## EXERCISE DIRECTIONS
Reproduce exactly the span of lines that opens with the line containing "U1: none -> NOT 74LS04 (in X4, out G5)" and closes with the last line of the entries below.

Top of DATASET RECORDS

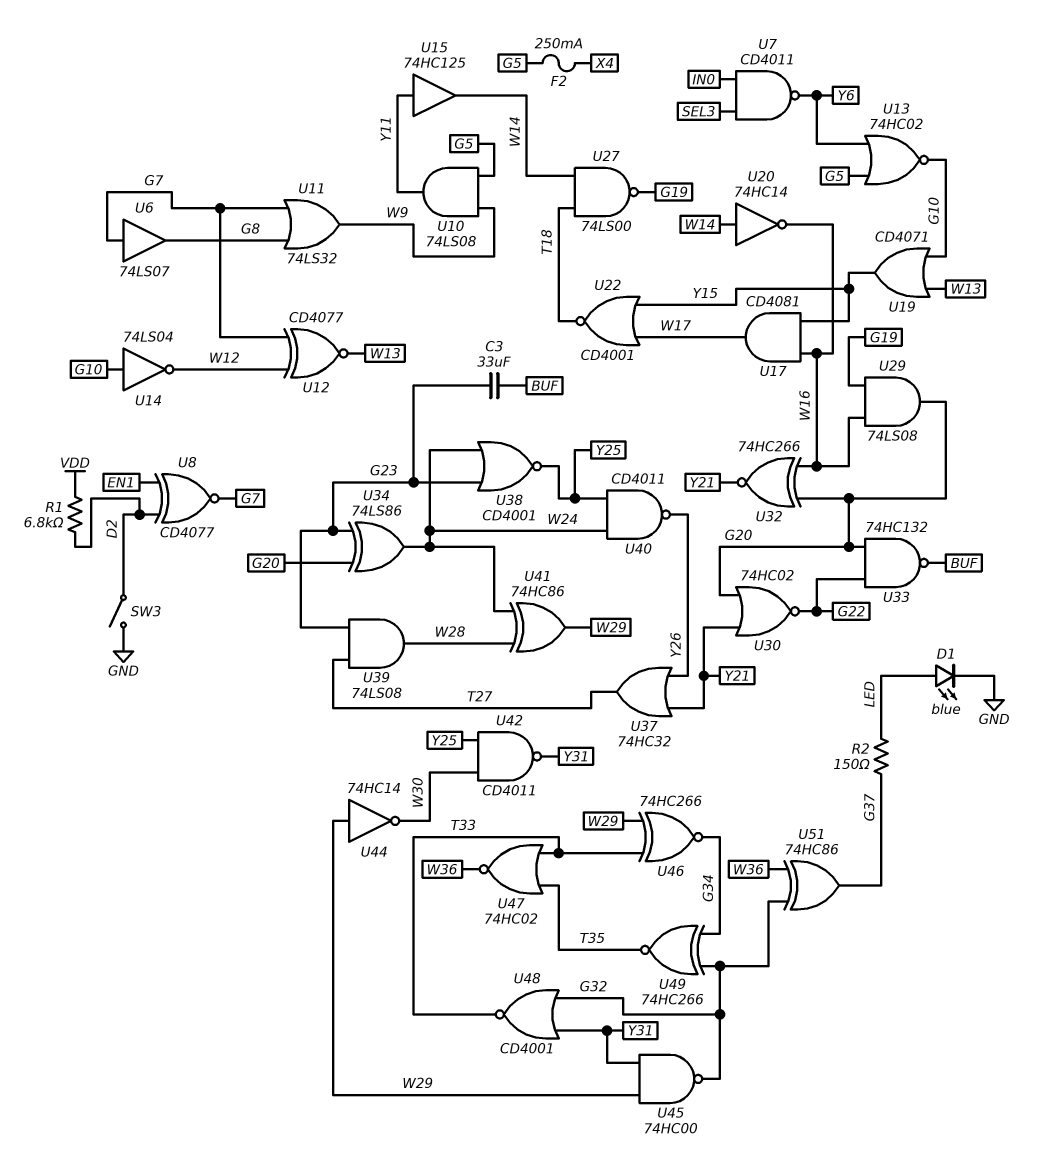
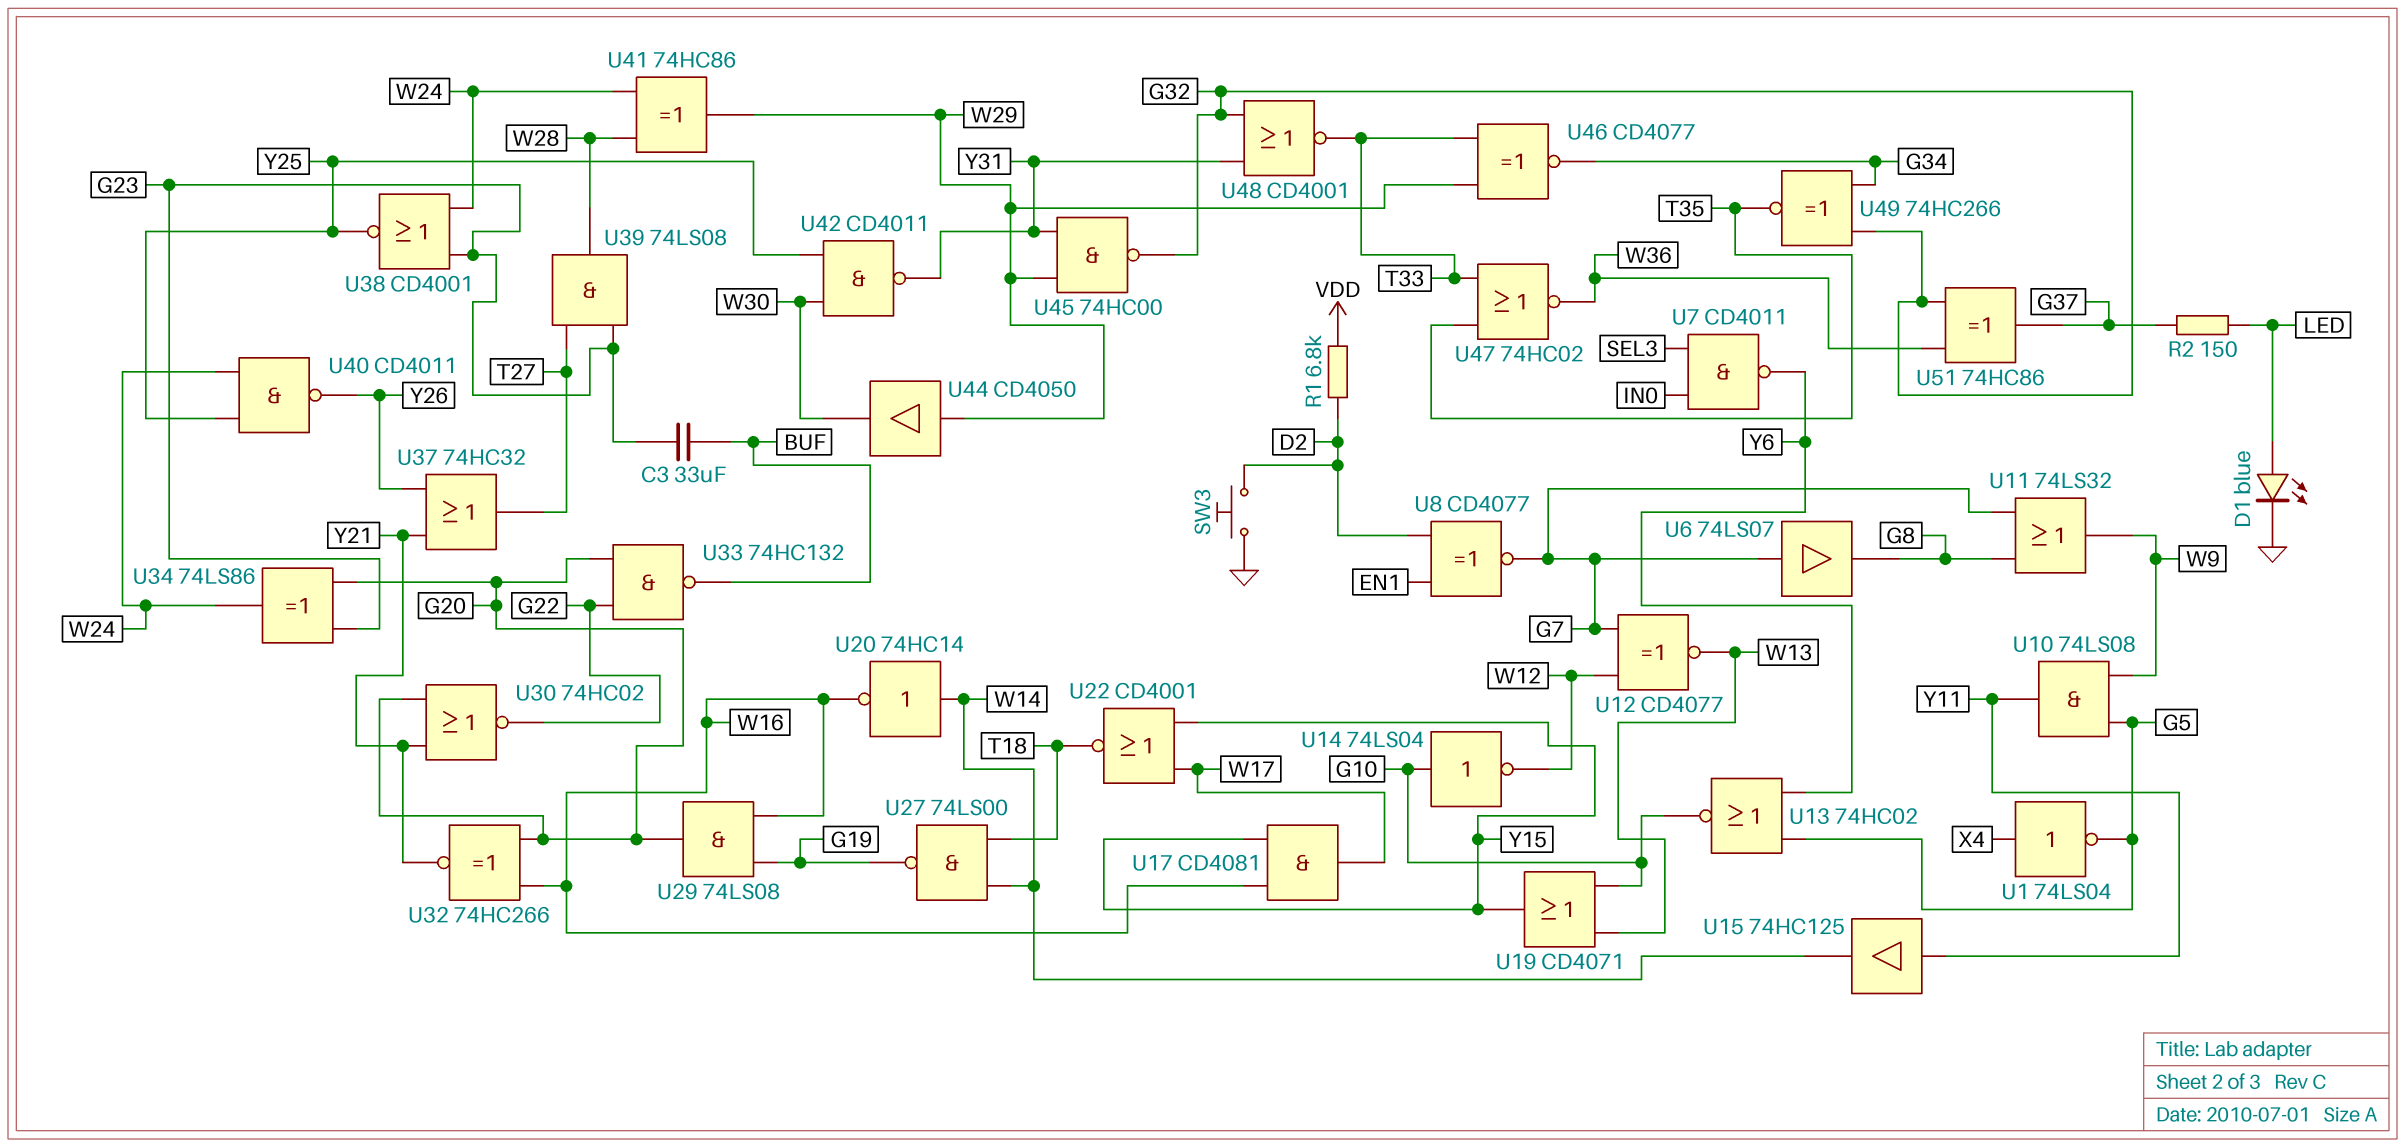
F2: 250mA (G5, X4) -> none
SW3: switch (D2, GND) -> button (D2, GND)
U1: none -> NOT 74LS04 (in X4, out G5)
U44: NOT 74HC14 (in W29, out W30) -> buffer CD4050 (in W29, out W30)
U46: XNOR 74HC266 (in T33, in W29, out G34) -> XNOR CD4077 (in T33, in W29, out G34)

Bottom of DATASET RECORDS

## RESPONSE AREA
U1: none -> NOT 74LS04 (in X4, out G5)
U44: NOT 74HC14 (in W29, out W30) -> buffer CD4050 (in W29, out W30)
U46: XNOR 74HC266 (in T33, in W29, out G34) -> XNOR CD4077 (in T33, in W29, out G34)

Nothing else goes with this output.